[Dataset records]

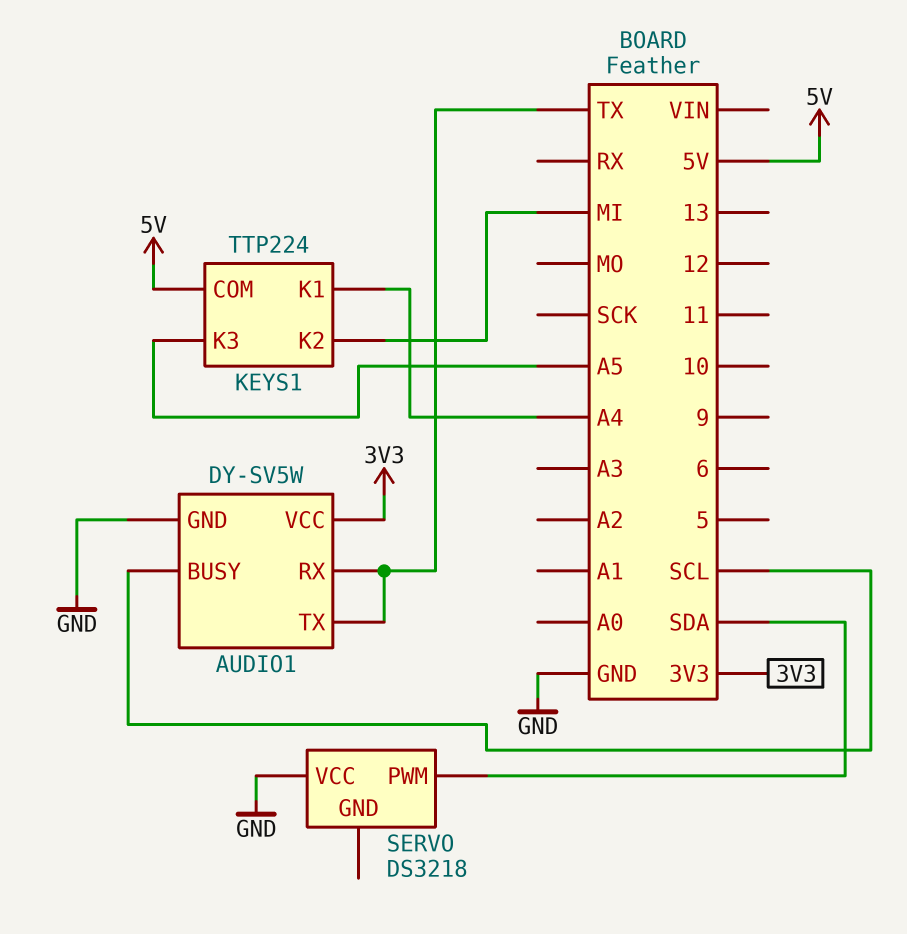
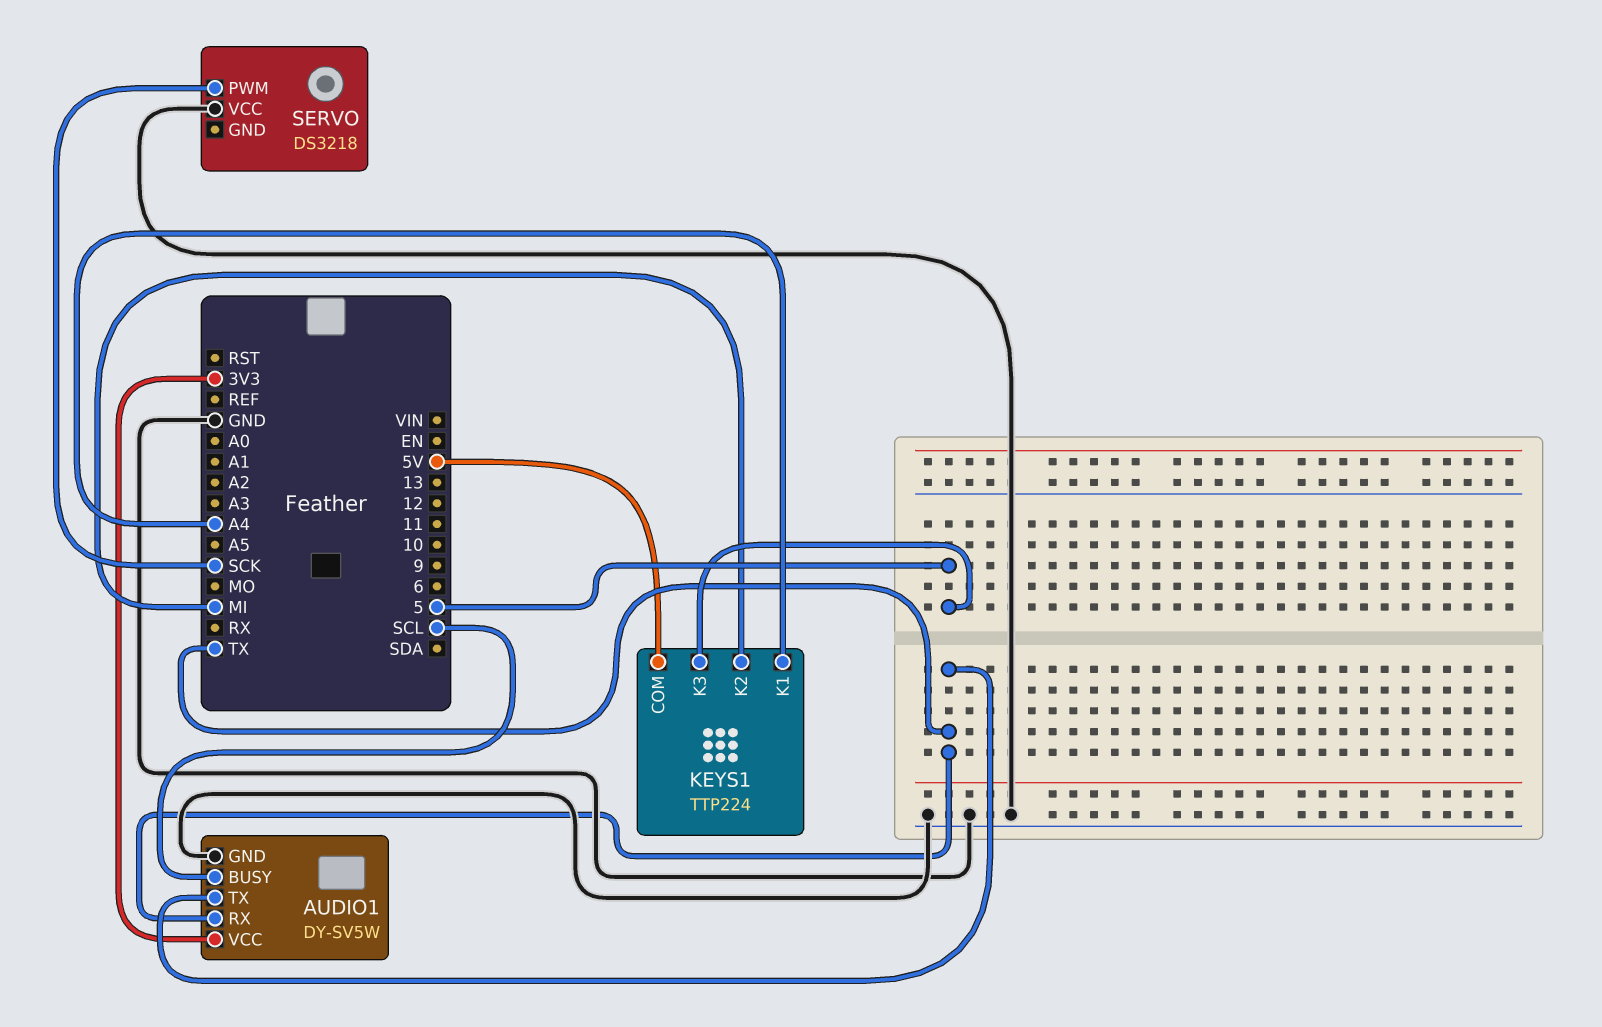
KEYS1 pin K3: A5 -> 5
SERVO pin PWM: SDA -> SCK

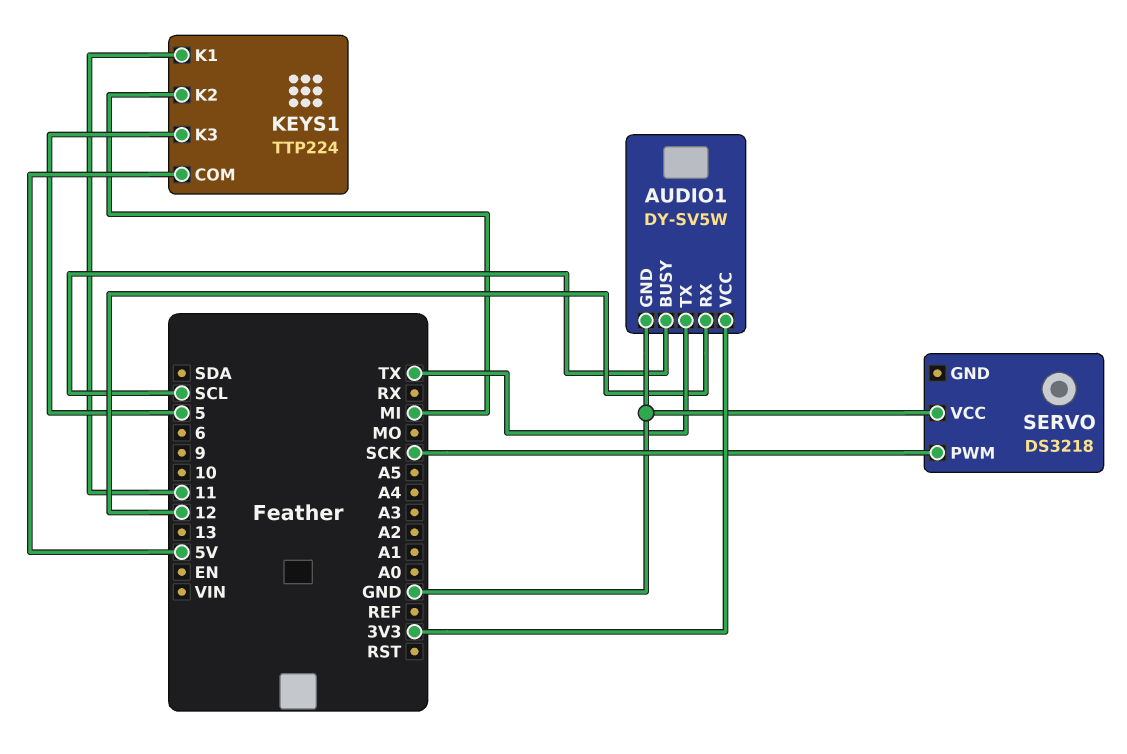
AUDIO1 pin RX: TX -> 12
KEYS1 pin K1: A4 -> 11

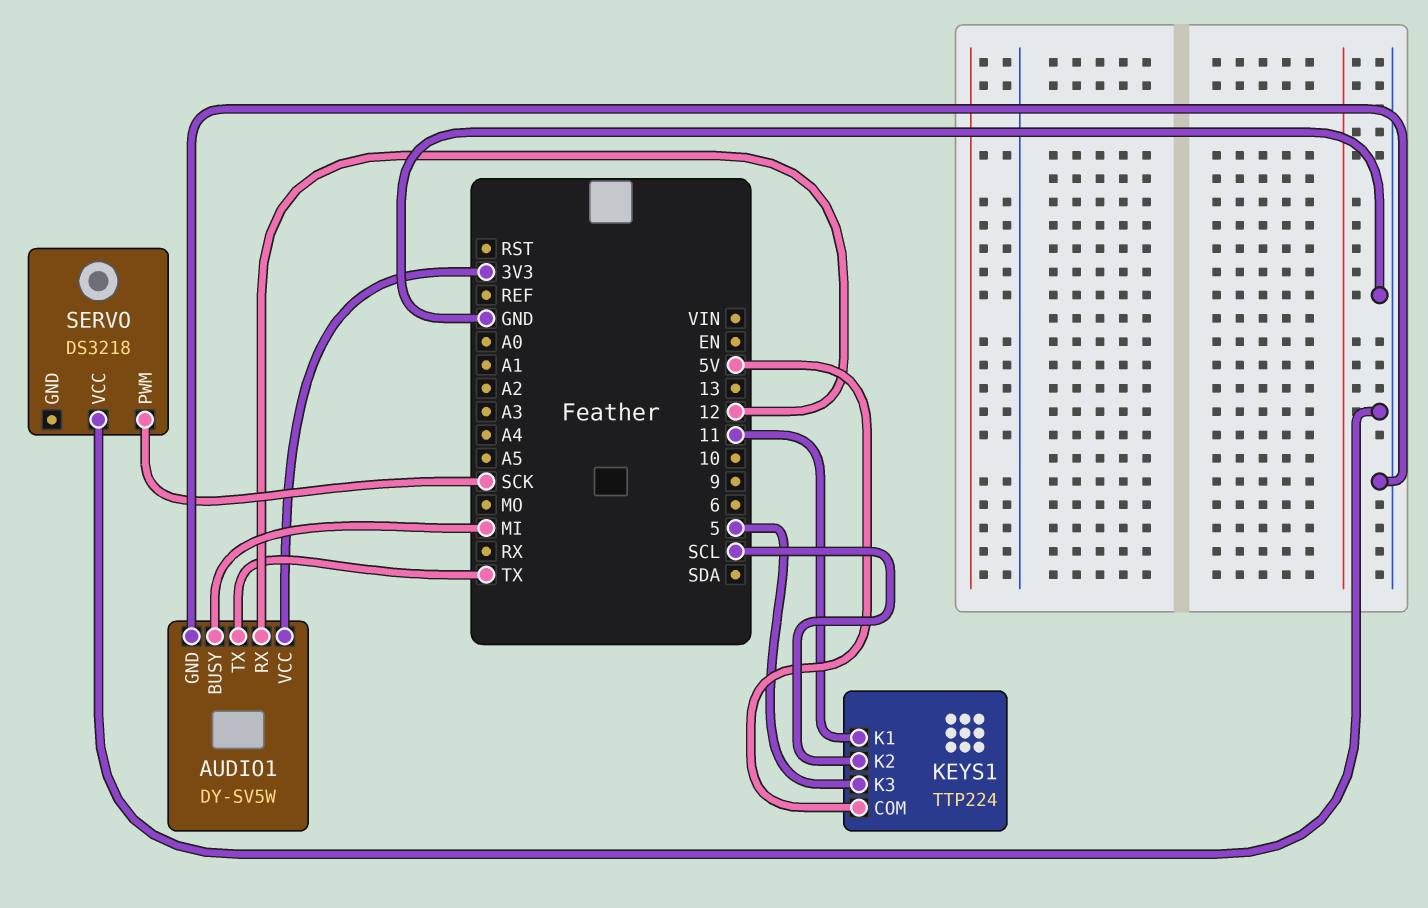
AUDIO1 pin BUSY: SCL -> MI
KEYS1 pin K2: MI -> SCL

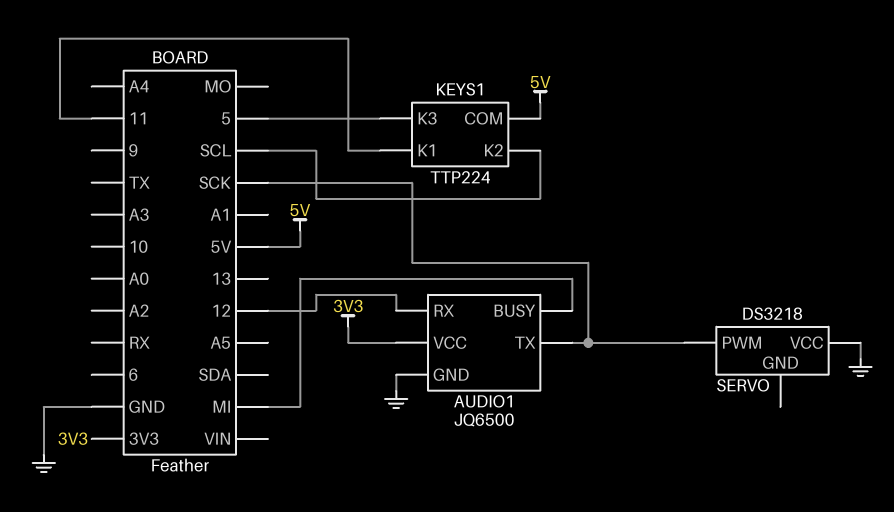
AUDIO1: DY-SV5W -> JQ6500
AUDIO1 pin TX: TX -> SCK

◆ **ABOUT THIS EXERCISE**
Give back exactly the lines from the line with "KEYS1 pin K1: A4 -> 11" through the end of the records, both included; keep all pictures out.

◆ **PROBLEM SOLUTION**
KEYS1 pin K1: A4 -> 11

AUDIO1 pin BUSY: SCL -> MI
KEYS1 pin K2: MI -> SCL

AUDIO1: DY-SV5W -> JQ6500
AUDIO1 pin TX: TX -> SCK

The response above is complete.